• WHAT NEEDS TO BE DONE:
If an entry holds a picture, leave the picture out and copy the rest exactly.

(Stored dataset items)
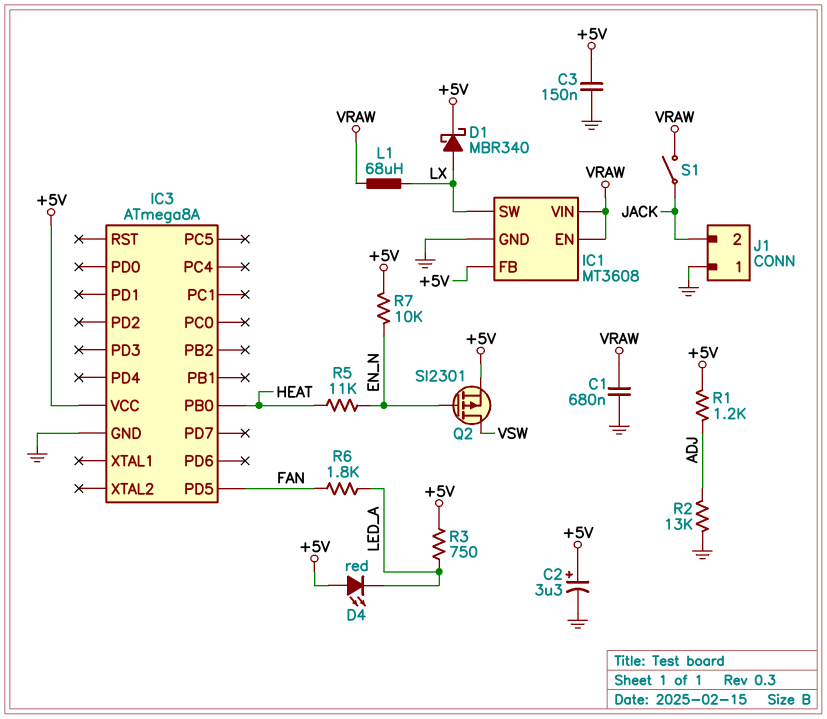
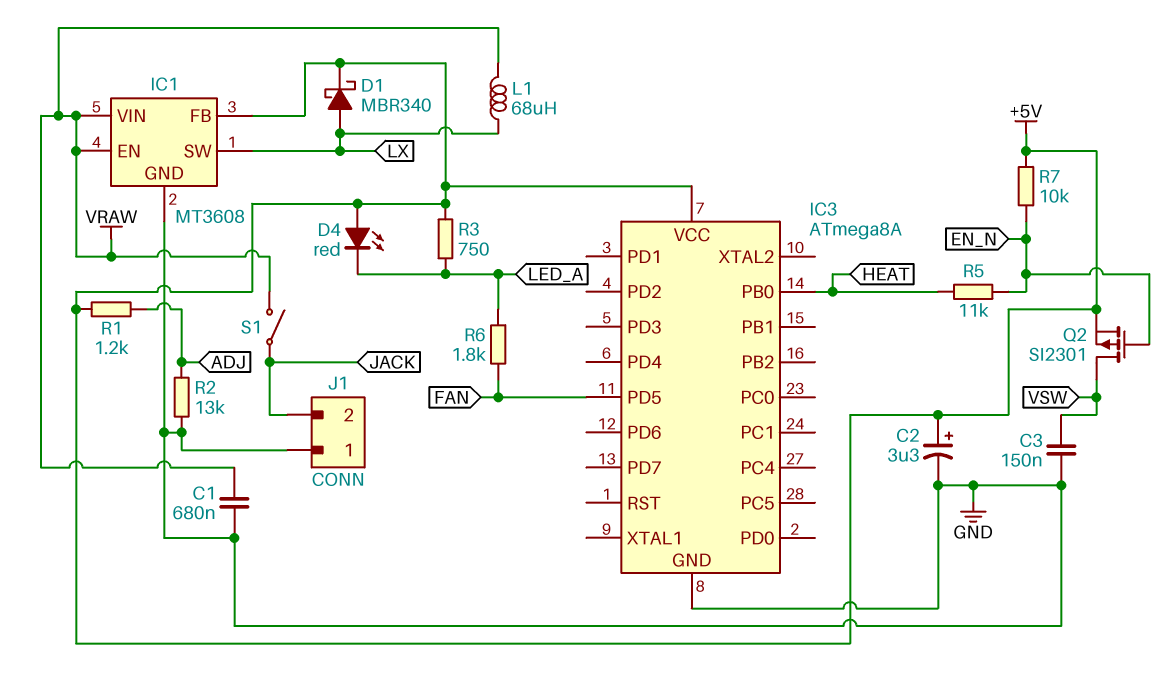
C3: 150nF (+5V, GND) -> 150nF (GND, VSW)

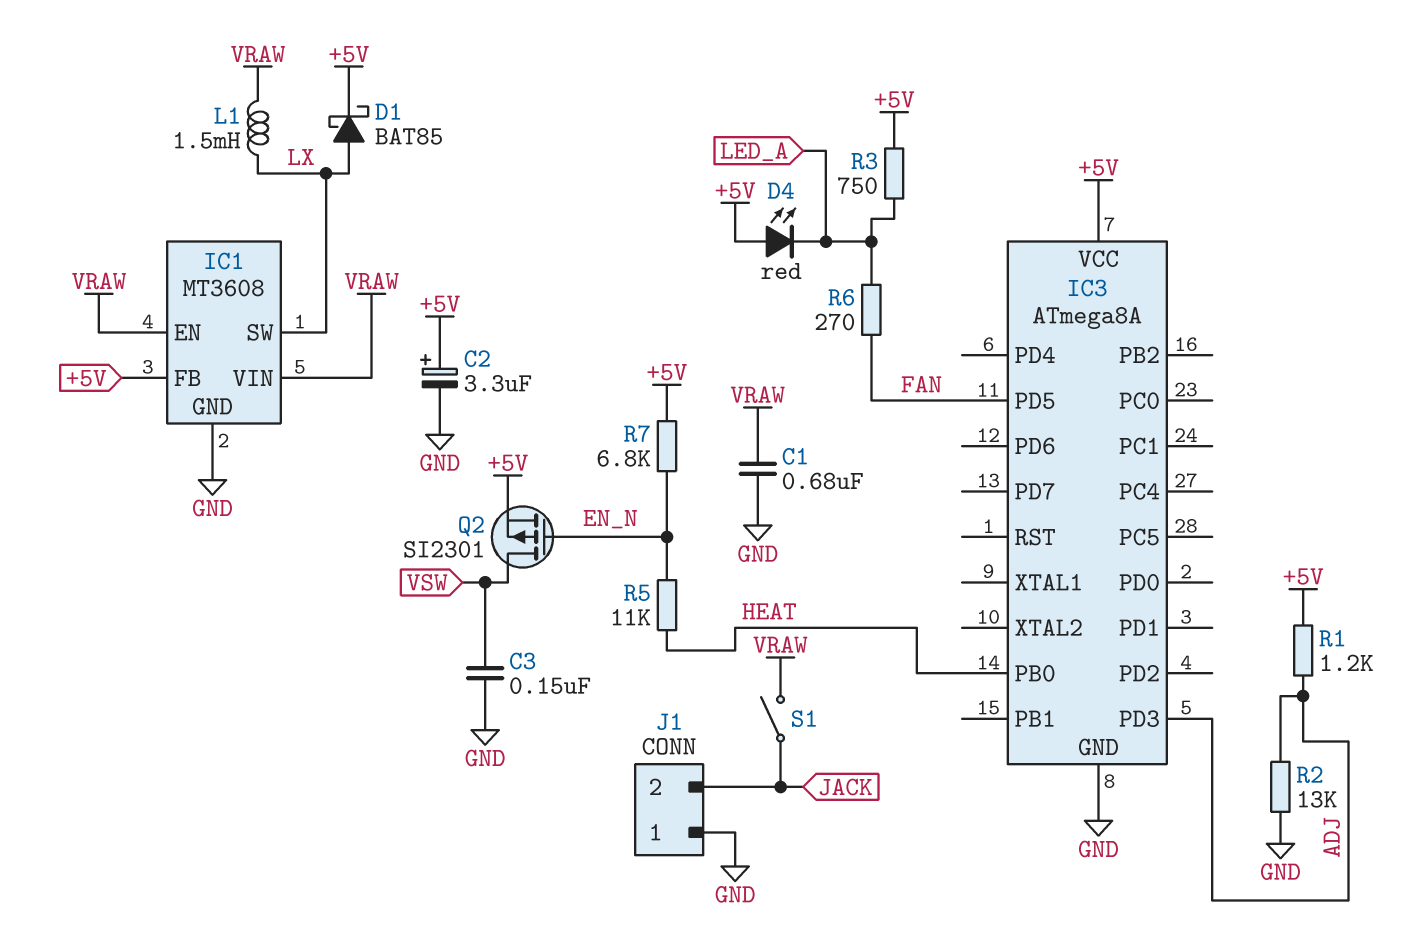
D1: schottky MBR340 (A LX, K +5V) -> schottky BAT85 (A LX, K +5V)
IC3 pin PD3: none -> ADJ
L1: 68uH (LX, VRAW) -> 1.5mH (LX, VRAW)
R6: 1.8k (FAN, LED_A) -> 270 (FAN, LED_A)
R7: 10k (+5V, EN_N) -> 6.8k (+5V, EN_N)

• YOUR RESPONSE:
C3: 150nF (+5V, GND) -> 150nF (GND, VSW)

D1: schottky MBR340 (A LX, K +5V) -> schottky BAT85 (A LX, K +5V)
IC3 pin PD3: none -> ADJ
L1: 68uH (LX, VRAW) -> 1.5mH (LX, VRAW)
R6: 1.8k (FAN, LED_A) -> 270 (FAN, LED_A)
R7: 10k (+5V, EN_N) -> 6.8k (+5V, EN_N)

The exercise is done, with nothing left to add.